>>

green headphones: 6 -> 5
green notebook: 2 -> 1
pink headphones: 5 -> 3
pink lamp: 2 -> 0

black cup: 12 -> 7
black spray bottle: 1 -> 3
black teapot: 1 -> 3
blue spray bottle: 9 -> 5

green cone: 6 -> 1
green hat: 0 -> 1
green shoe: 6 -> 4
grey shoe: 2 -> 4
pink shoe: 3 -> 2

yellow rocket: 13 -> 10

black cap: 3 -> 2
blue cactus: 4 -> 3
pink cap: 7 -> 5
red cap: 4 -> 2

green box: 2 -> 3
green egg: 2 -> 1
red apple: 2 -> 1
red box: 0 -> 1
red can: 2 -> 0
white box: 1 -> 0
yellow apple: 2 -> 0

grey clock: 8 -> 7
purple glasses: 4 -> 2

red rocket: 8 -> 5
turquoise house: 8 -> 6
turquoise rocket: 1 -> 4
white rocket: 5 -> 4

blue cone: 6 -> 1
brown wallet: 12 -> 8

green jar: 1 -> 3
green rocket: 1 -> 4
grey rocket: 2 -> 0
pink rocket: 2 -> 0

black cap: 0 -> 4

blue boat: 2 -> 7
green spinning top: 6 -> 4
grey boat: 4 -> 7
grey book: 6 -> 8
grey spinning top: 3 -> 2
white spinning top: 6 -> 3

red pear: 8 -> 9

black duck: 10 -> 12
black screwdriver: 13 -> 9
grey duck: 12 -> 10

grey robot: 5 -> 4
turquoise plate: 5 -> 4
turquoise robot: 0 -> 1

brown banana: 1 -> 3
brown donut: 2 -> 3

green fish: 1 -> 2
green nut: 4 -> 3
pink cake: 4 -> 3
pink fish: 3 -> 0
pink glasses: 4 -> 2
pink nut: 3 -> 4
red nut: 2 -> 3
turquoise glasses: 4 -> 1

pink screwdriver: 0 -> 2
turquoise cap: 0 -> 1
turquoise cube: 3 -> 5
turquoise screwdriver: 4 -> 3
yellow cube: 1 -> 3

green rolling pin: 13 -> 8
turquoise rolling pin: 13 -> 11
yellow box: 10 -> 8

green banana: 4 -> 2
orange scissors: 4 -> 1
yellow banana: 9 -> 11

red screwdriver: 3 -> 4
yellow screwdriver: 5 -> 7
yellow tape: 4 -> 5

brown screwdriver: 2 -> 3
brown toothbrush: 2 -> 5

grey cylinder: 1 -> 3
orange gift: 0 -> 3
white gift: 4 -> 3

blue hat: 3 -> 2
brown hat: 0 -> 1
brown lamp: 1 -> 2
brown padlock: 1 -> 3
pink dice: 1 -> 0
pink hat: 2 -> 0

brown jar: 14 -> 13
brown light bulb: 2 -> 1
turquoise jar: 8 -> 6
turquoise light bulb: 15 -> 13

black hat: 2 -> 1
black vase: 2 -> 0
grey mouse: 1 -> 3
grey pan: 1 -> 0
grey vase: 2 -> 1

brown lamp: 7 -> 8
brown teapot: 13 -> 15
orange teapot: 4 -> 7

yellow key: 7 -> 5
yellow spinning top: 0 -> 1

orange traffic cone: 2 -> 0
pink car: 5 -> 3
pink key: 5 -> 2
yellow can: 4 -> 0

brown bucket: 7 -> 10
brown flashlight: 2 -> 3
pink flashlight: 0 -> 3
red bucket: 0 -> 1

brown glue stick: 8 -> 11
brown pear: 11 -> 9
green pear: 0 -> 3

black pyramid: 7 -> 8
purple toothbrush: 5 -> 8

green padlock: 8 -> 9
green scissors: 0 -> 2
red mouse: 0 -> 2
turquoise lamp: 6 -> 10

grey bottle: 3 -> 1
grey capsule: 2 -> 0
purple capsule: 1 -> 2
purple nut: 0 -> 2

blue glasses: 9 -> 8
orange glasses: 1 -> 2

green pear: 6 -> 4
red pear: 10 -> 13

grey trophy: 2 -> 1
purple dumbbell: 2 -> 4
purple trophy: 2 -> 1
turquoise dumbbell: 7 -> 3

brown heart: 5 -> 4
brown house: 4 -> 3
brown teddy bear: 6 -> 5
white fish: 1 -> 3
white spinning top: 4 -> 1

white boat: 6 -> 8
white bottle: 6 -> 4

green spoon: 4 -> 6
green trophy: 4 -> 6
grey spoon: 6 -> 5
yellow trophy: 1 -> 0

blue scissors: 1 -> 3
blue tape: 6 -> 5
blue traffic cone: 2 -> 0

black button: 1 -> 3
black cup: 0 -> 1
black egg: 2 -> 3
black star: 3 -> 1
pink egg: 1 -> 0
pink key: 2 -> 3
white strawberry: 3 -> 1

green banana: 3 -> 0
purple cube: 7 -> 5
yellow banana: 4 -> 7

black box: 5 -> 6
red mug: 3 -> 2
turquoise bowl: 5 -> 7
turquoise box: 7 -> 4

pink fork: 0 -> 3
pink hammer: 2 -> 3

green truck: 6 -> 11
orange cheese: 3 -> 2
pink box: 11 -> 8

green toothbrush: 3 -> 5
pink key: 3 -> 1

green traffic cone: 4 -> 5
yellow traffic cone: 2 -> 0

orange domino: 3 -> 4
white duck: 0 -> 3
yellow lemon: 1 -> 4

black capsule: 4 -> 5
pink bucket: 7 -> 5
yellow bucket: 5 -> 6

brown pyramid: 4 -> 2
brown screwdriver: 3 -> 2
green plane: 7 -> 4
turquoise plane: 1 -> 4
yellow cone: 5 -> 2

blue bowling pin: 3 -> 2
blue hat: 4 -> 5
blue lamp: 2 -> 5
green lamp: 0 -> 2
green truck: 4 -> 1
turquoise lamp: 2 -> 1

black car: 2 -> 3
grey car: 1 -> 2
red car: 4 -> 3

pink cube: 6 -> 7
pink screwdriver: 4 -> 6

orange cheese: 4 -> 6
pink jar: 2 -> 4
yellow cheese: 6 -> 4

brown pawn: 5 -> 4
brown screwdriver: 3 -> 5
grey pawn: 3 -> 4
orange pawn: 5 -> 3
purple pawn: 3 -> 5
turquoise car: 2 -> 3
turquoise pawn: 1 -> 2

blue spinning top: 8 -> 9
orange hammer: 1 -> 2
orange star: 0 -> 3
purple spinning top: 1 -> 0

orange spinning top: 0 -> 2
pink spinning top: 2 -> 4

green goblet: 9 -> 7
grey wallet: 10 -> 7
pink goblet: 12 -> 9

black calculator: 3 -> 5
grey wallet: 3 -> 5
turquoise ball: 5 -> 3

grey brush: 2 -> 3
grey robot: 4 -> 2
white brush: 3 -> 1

<<

- TASK GOAL
State the number of lines in the preceding entries that include the word "scissors". Provide nothing else.

- EXERCISE RESULT
3